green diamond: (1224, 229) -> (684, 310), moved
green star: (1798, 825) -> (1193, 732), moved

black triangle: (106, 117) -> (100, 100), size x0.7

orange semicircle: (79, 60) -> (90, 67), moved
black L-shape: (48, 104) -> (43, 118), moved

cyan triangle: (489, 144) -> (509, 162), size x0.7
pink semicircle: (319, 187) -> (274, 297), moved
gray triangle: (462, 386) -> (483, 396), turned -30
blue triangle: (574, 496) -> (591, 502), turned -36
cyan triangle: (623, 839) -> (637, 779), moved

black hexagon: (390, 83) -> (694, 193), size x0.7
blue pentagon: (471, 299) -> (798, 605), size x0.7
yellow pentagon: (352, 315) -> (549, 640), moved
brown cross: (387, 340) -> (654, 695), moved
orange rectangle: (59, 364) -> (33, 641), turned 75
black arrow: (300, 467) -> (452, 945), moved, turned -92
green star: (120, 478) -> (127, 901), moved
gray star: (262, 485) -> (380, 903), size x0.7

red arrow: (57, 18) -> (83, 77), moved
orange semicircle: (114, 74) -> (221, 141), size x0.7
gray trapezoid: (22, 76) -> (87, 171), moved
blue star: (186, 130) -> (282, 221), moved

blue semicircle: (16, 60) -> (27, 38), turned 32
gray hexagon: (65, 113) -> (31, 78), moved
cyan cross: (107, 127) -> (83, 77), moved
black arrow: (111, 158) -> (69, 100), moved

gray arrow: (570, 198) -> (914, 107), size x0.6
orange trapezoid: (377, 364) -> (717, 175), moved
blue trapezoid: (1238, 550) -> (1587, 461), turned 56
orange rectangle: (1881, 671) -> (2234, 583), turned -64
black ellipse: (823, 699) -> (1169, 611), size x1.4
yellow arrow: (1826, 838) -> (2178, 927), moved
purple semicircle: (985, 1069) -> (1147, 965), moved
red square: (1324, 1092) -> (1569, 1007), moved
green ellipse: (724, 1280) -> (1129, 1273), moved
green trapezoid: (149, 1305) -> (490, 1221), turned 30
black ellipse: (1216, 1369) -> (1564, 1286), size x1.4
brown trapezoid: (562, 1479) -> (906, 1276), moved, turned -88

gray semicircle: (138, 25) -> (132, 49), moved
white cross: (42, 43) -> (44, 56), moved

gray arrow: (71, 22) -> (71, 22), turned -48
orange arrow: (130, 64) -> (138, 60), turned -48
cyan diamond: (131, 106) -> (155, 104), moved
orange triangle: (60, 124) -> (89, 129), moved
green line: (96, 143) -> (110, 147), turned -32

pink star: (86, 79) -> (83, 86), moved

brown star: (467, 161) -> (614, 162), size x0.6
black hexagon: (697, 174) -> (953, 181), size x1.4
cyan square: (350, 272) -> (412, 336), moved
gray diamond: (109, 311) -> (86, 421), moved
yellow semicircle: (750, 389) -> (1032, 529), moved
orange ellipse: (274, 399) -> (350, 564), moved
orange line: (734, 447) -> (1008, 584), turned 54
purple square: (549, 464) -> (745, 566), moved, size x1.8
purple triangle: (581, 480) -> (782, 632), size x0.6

___

## About this task
Find the word "black" in the records, and report each line that has it.

## Output for this exercise
black triangle: (106, 117) -> (100, 100), size x0.7
black L-shape: (48, 104) -> (43, 118), moved
black hexagon: (390, 83) -> (694, 193), size x0.7
black arrow: (300, 467) -> (452, 945), moved, turned -92
black arrow: (111, 158) -> (69, 100), moved
black ellipse: (823, 699) -> (1169, 611), size x1.4
black ellipse: (1216, 1369) -> (1564, 1286), size x1.4
black hexagon: (697, 174) -> (953, 181), size x1.4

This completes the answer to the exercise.